▸ WORK REQUEST
Looking through the records below, please work out how many lines contain "fish". Give only that number.

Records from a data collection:
-- -- --
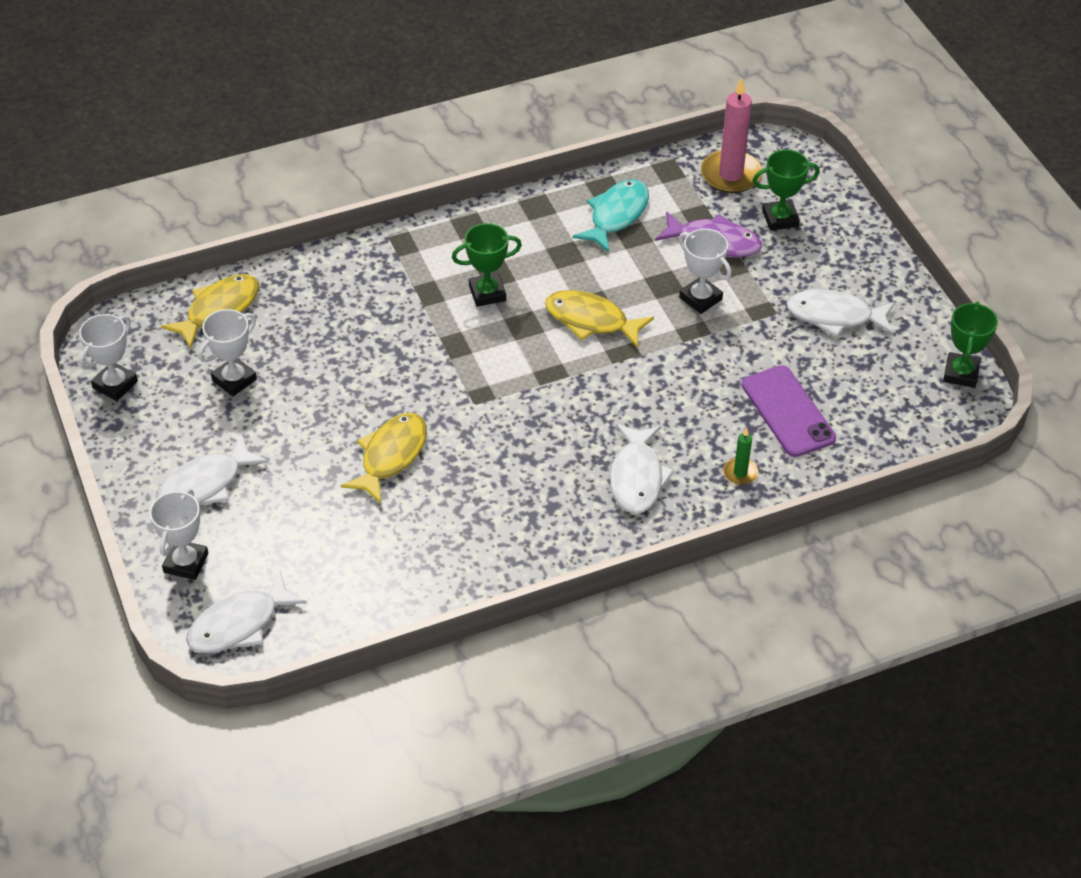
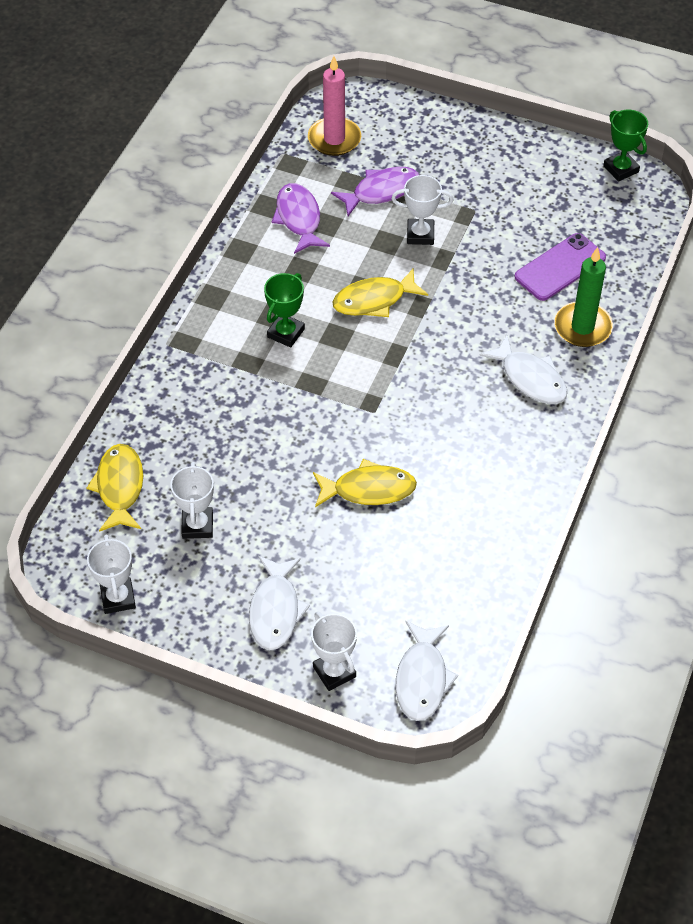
camera: 45 degrees left, 5 degrees up
yellow fish [341,413,427,503] -> yellow fish turned 105 degrees clockwise [313,459,417,507]
turquoise fish [572,179,649,253] -> purple fish [272,183,330,254]
green candle [723,428,758,485] -> green candle [554,247,613,347], size x2.02
purple phone [741,365,836,457] -> purple phone turned 60 degrees counterclockwise [515,233,606,301]
green trophy [752,150,820,231] -> none
white fish [786,289,895,337] -> none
-- -- --
▸ WRITTEN ANSWER
3